#### [DATA EXCERPT]
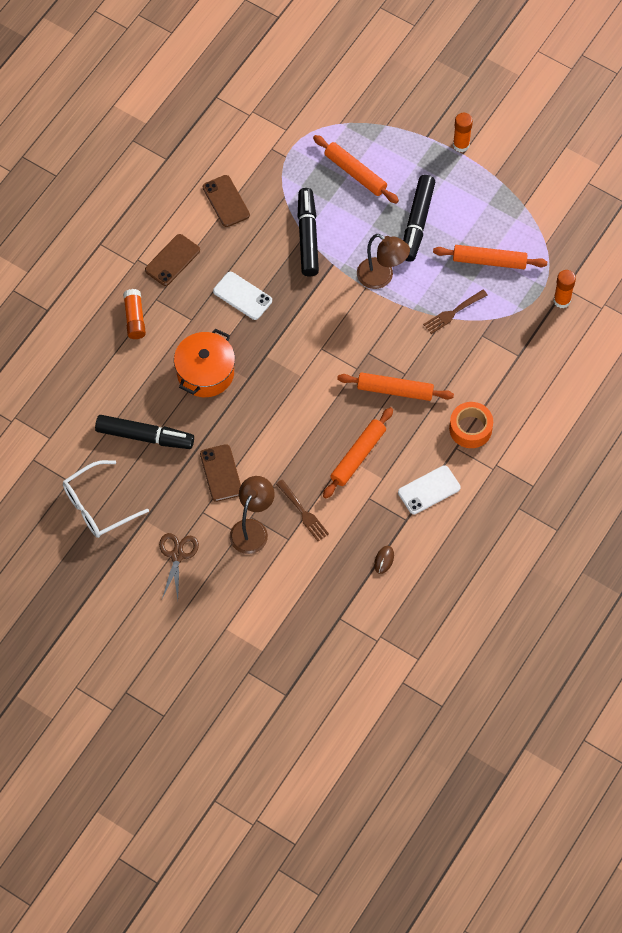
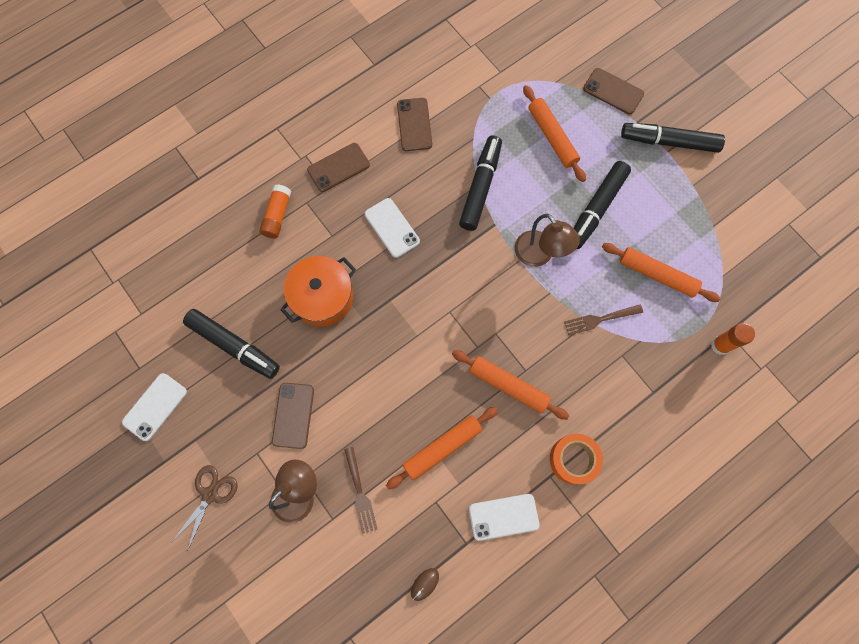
camera: 20 degrees right, 10 degrees up
(98, 506) = (155, 407): white glasses -> white phone
(395, 116) = (613, 91): none -> brown phone
(461, 145) = (669, 142): orange glue stick -> black marker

#### [ABOUT THIS TASK]
Scan the material above for the string "phone" and return the lines that hold it.

#### [ANSWER FOR THIS EXERCISE]
(98, 506) = (155, 407): white glasses -> white phone
(395, 116) = (613, 91): none -> brown phone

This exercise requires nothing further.